##### Dataset extract #####

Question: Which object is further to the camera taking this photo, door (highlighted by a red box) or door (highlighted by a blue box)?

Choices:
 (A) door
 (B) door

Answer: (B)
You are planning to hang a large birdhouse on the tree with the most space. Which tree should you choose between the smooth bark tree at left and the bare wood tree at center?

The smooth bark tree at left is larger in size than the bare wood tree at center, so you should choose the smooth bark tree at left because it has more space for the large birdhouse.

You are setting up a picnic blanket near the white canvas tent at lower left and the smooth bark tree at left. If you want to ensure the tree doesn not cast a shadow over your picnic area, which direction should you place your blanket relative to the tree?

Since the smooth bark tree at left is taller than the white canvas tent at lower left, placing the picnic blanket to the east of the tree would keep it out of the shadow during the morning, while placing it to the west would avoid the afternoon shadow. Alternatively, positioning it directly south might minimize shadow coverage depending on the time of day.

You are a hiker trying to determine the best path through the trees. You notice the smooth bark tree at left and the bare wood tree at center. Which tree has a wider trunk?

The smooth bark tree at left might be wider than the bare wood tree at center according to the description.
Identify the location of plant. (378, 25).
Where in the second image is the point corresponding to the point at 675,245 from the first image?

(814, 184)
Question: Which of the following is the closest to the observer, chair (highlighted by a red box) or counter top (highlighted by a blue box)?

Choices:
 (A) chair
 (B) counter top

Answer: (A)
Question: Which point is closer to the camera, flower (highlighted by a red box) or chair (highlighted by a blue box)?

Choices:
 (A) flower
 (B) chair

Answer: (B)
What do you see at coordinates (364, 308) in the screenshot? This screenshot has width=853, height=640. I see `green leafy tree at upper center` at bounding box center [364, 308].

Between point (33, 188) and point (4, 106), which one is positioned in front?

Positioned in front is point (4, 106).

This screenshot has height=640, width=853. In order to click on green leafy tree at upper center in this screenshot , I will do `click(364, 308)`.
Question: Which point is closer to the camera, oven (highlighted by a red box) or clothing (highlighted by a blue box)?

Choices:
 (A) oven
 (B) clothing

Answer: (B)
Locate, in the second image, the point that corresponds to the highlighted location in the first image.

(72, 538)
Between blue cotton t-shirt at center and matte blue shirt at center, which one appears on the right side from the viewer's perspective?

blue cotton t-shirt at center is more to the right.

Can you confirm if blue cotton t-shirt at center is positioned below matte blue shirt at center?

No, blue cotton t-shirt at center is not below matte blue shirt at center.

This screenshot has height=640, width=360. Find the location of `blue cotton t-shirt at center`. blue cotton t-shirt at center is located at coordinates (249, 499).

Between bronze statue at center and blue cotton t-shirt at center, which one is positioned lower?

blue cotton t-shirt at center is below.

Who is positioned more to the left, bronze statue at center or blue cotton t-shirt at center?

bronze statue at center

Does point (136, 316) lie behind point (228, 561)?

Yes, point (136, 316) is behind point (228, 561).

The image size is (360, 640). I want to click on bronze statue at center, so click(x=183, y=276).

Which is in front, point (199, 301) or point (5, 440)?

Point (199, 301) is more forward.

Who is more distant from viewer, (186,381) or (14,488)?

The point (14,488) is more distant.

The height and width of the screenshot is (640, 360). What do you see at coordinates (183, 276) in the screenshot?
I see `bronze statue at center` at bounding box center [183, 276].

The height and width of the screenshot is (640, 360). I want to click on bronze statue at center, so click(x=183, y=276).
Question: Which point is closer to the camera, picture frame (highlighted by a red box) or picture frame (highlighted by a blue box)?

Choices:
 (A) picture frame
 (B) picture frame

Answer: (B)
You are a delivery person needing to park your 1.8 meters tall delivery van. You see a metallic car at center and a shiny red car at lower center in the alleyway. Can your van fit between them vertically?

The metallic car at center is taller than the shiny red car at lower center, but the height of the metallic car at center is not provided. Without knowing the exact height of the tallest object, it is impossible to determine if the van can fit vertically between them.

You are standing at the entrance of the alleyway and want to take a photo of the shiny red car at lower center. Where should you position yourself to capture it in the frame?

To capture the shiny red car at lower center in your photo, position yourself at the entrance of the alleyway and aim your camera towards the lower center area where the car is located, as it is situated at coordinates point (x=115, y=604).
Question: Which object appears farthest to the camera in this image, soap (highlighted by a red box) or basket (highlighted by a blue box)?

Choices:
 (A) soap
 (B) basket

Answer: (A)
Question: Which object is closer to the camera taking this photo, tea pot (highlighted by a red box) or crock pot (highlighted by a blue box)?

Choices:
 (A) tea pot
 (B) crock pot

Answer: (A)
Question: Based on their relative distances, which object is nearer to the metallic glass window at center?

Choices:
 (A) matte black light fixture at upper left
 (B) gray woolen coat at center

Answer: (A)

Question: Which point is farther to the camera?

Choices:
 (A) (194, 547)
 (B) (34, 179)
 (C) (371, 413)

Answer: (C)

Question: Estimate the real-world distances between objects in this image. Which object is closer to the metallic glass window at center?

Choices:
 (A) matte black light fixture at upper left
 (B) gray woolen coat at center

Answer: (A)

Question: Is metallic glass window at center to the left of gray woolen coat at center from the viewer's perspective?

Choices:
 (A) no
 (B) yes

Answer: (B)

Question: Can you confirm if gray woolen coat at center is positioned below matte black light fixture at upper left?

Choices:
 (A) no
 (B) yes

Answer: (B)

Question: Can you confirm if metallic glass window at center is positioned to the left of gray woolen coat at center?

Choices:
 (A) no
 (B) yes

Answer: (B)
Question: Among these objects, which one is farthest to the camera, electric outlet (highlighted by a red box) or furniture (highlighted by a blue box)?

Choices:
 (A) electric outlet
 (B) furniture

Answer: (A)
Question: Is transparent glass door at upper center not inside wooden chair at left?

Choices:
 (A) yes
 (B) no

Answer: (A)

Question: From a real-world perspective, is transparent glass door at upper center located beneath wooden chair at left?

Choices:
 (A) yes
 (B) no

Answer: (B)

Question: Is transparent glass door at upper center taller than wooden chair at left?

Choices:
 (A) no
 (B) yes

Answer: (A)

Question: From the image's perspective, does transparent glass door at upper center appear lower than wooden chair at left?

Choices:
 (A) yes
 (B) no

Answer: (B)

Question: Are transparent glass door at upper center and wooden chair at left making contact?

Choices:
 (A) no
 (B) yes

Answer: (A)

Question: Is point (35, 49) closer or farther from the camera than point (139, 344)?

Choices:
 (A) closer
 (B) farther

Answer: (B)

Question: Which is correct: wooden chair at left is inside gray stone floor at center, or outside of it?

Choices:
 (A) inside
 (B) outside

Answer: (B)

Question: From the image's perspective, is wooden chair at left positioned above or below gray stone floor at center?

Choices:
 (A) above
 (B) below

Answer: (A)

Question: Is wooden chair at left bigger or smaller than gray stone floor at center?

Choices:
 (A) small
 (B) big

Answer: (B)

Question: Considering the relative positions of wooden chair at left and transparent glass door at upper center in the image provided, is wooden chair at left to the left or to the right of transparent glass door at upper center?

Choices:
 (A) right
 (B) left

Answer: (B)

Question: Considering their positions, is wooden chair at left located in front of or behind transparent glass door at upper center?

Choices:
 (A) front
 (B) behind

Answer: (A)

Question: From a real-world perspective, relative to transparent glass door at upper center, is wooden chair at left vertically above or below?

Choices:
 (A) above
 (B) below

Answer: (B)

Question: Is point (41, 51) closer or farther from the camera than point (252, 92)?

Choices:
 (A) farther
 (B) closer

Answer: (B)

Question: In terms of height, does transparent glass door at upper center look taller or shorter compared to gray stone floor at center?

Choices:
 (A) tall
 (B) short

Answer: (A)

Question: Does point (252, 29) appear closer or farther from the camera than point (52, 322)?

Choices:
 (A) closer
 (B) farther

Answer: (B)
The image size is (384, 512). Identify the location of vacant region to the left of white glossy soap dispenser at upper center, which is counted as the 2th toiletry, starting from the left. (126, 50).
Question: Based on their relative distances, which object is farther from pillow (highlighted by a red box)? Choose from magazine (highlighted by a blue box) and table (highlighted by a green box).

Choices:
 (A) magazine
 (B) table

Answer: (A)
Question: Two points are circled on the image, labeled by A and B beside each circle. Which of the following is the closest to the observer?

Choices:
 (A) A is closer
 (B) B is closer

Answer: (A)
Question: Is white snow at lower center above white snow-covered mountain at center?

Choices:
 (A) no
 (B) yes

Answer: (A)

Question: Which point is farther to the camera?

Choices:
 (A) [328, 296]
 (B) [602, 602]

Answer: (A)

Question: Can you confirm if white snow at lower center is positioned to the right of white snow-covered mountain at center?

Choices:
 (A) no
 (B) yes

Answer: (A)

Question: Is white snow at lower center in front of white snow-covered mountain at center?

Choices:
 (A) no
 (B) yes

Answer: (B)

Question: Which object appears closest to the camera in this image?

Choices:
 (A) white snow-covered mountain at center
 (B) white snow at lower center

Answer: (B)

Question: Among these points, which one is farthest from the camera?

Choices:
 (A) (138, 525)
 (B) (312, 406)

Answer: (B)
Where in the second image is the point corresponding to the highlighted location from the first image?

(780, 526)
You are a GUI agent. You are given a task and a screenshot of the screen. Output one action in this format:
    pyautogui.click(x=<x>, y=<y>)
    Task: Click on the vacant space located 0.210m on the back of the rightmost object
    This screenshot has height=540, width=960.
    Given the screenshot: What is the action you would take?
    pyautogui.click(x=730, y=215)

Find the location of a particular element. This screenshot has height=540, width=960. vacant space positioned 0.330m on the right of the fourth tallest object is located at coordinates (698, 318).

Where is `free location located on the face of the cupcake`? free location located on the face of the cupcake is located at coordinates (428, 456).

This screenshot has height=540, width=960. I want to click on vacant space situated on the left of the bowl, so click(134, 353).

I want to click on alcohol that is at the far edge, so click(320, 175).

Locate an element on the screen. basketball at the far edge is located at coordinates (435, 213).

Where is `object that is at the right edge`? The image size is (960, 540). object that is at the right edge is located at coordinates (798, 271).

#####

**Problem requirements:** Pull out every line in the rows above that contains the word "corresponding".

**Problem solution:**
Where in the second image is the point corresponding to the point at 675,245 from the first image?
Where in the second image is the point corresponding to the highlighted location from the first image?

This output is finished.